*** Excerpted records ***

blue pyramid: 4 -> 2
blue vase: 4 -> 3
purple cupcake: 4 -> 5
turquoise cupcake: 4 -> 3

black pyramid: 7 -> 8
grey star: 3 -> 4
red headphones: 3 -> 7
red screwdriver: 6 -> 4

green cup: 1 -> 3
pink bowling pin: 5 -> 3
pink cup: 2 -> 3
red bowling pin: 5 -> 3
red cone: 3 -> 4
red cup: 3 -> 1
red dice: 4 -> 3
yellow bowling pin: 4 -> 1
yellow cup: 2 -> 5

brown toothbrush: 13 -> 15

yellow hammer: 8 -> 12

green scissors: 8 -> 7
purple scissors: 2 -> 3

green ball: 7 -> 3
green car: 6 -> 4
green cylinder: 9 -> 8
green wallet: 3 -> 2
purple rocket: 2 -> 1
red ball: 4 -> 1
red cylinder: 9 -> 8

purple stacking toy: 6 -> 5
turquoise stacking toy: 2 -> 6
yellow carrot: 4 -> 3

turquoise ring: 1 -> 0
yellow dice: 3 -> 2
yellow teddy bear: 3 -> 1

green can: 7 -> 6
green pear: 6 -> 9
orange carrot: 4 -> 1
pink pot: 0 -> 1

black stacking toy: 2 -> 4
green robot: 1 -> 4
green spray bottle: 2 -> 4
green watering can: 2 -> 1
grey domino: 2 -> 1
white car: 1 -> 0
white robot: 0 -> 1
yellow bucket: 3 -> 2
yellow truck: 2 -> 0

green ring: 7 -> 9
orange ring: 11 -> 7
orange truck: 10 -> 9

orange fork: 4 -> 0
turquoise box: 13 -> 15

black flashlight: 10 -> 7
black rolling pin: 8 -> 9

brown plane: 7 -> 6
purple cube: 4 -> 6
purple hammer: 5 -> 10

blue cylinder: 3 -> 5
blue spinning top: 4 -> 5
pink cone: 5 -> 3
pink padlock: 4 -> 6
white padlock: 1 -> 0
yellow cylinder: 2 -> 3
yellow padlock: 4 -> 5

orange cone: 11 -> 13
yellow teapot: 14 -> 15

*** End of Excerpted records ***

### Exercise
Find out how many lines in the entries above hold "brown", then reply with that figure and nothing else.

### Exercise answer
2